= Instructions to follow =
Exclude the pictures and reproduce the remaining data exactly as written.

= Data =
#####

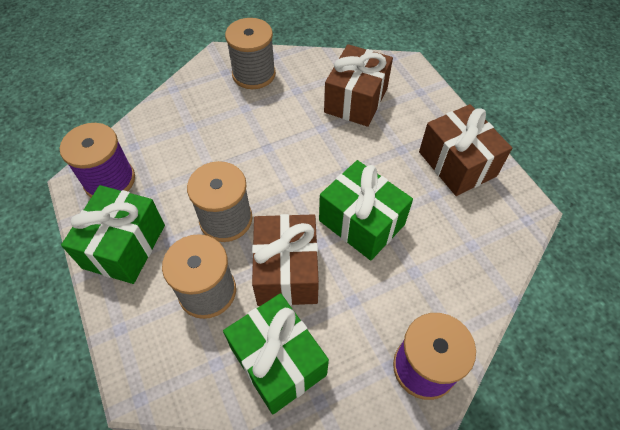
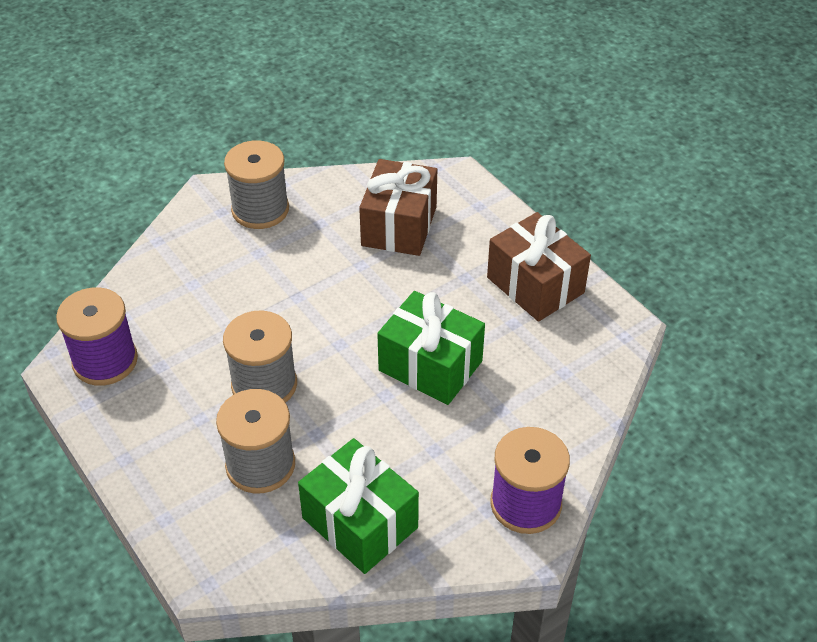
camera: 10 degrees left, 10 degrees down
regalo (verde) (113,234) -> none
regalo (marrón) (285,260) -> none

#####

= The answer =
camera: 10 degrees left, 10 degrees down
regalo (verde) (113,234) -> none
regalo (marrón) (285,260) -> none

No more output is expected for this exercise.